WORK ITEM:
Report only the number of lines in the records that contain the word "BUZZER".

MATERIAL FOR THIS TASK:
+++

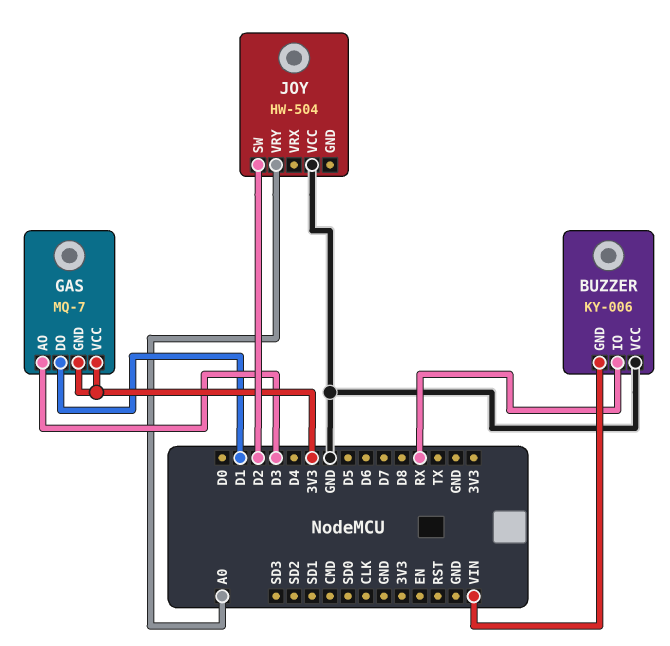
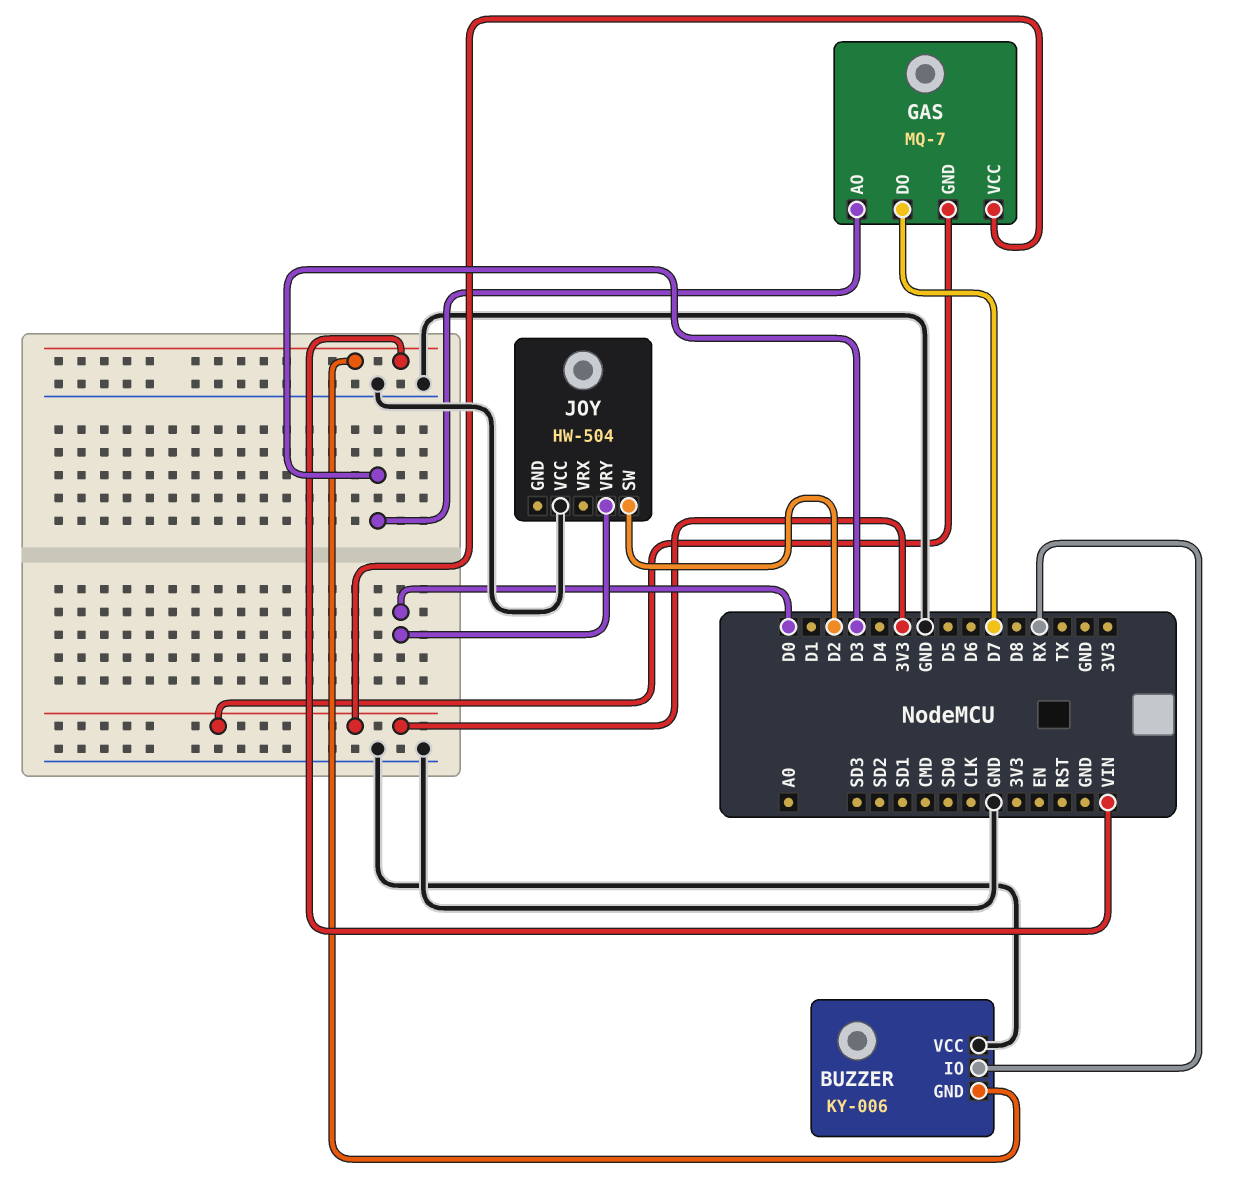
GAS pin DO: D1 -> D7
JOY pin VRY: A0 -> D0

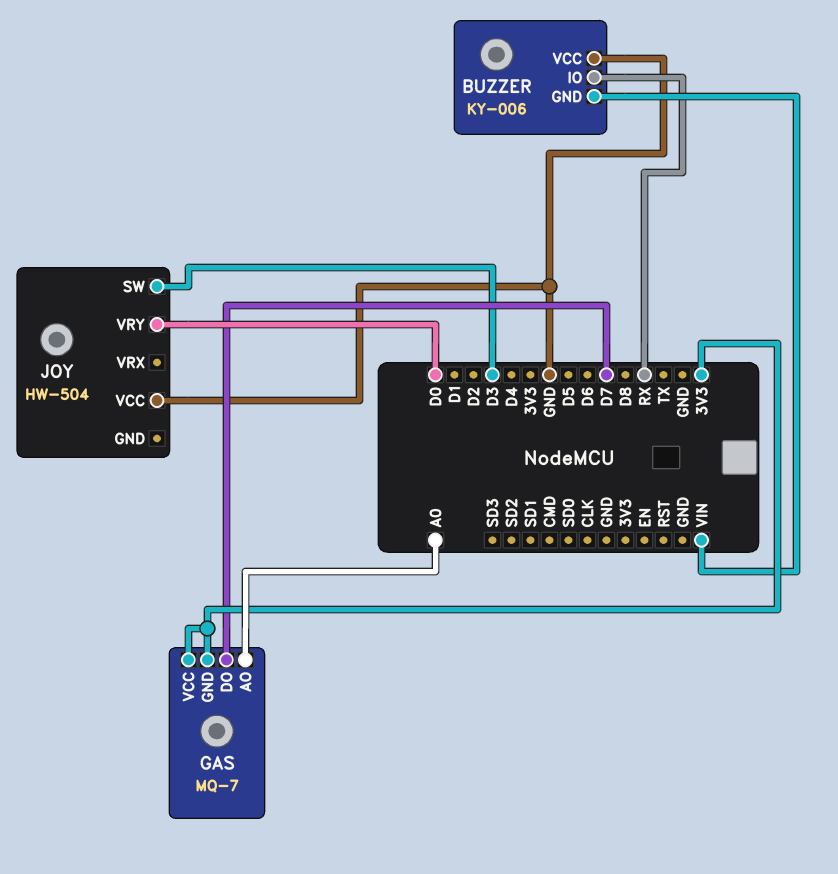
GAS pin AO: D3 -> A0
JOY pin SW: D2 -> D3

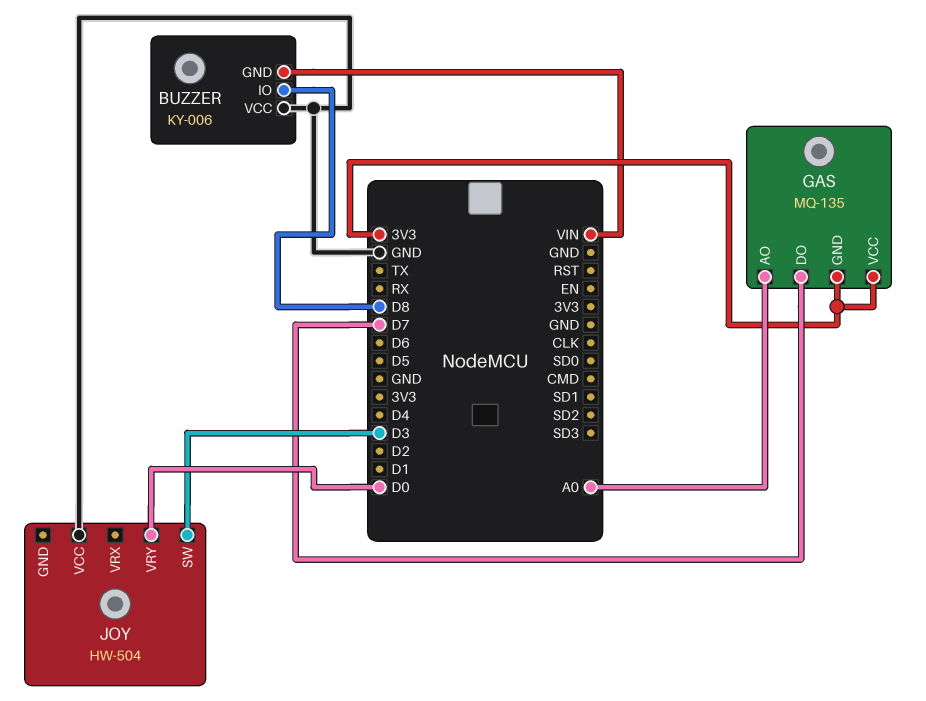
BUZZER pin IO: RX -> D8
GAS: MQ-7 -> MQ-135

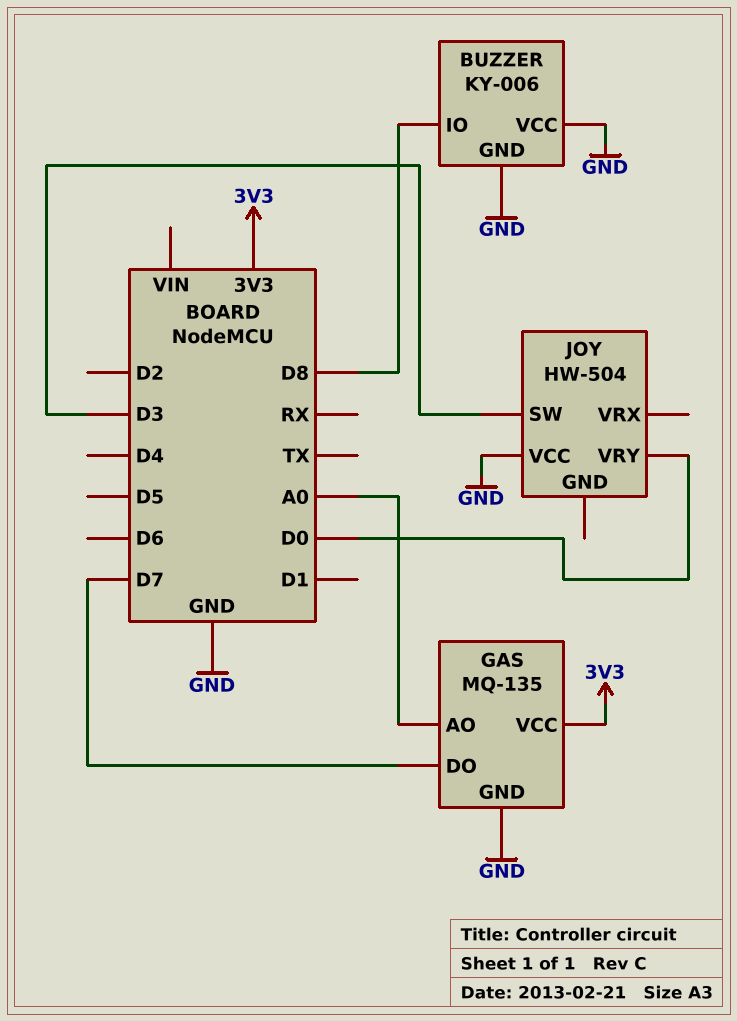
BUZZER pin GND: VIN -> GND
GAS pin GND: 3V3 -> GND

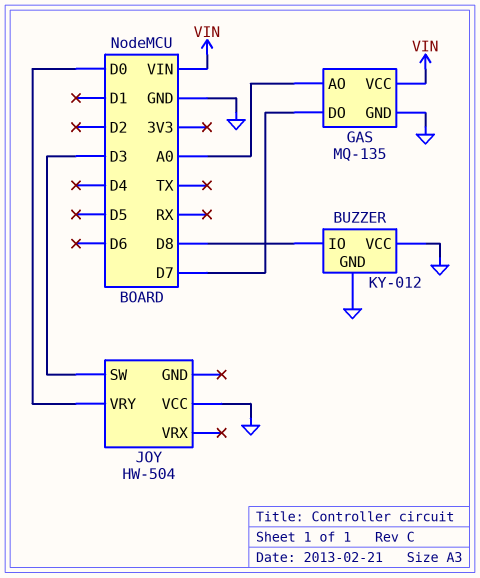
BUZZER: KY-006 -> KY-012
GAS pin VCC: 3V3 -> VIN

+++

SOLUTION TO THIS TASK:
3